* **DATA PROVIDED**
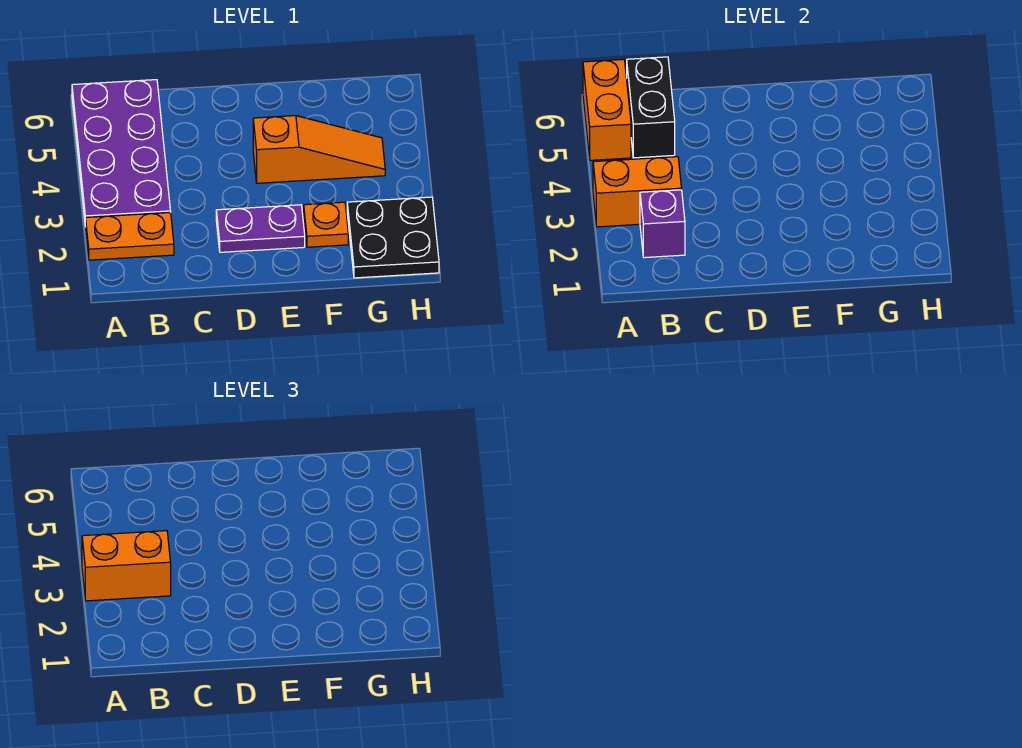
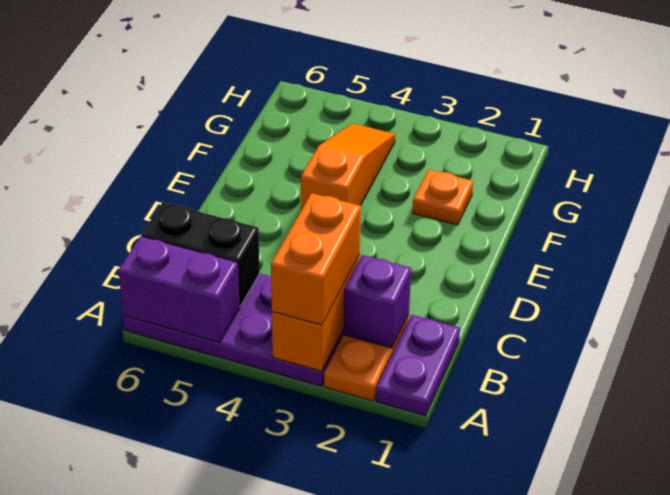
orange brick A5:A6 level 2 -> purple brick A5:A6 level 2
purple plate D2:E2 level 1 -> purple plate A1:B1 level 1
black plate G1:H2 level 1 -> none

...

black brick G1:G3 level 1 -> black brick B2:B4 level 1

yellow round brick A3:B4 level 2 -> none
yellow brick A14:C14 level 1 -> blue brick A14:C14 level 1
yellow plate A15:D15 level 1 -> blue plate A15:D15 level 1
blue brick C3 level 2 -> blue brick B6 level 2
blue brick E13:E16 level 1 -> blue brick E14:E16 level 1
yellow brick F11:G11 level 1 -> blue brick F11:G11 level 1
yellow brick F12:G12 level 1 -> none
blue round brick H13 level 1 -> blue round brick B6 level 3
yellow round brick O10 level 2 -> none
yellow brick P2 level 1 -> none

* **WORK ITEM**
Please copy every line of the records above in which "black" appears.

* **REPLY**
black plate G1:H2 level 1 -> none
black brick G1:G3 level 1 -> black brick B2:B4 level 1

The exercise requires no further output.